### TASK STATEMENT
From the entries below, reproduce exactly the line containing "(388, 394) = (667, 381): brown", the line containing "(705, 66) = (279, 233): white", and every line in between, with nothing added.

### GIVEN RECORDS
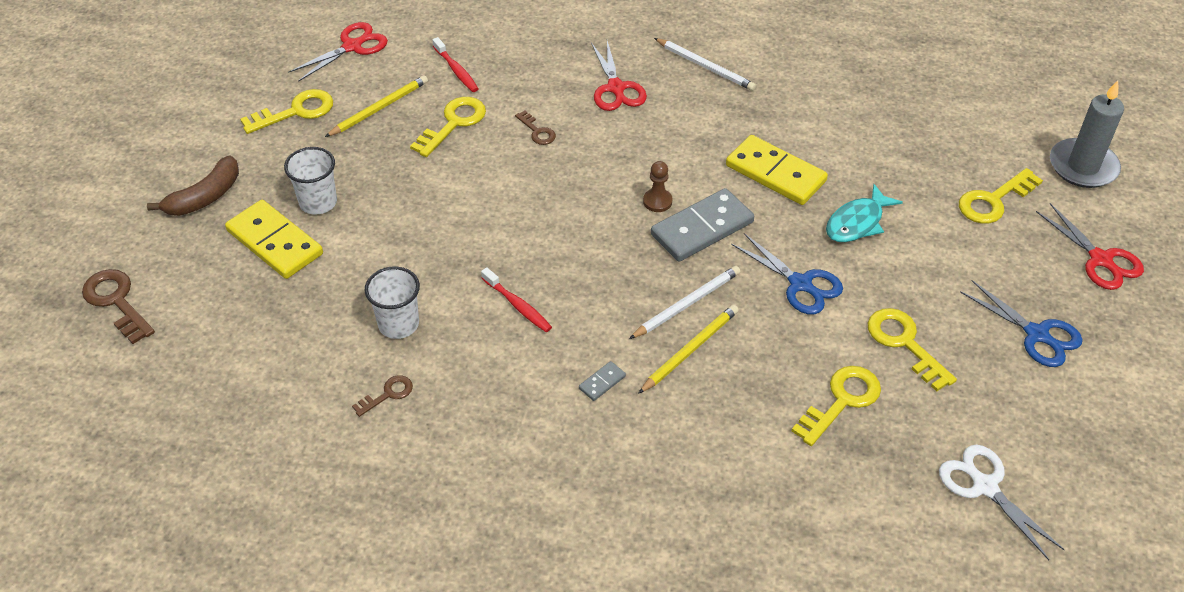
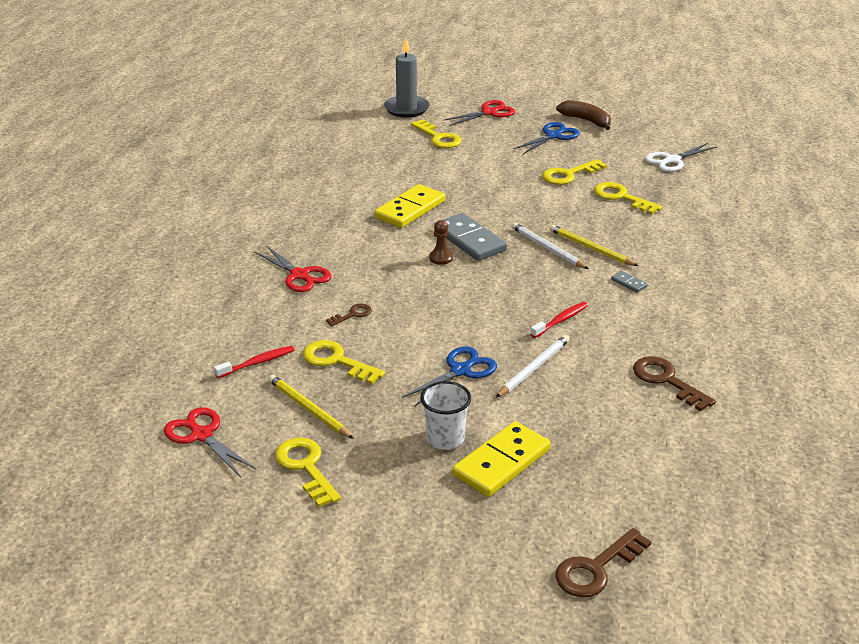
camera: 90 degrees left, 15 degrees down
(205, 197) = (438, 521): brown banana -> brown banana (586, 121)
(388, 394) = (667, 381): brown key -> brown key, size x1.75
(398, 324) = (591, 379): white cup -> none
(616, 88) = (299, 275): red scissors -> red scissors turned 60 degrees clockwise
(705, 66) = (279, 233): white pencil -> white pencil (533, 368)
(800, 284) = (522, 206): blue scissors -> blue scissors (460, 371)
(857, 222) = (461, 183): turquoise fish -> none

### EXERCISE ANSWER
(388, 394) = (667, 381): brown key -> brown key, size x1.75
(398, 324) = (591, 379): white cup -> none
(616, 88) = (299, 275): red scissors -> red scissors turned 60 degrees clockwise
(705, 66) = (279, 233): white pencil -> white pencil (533, 368)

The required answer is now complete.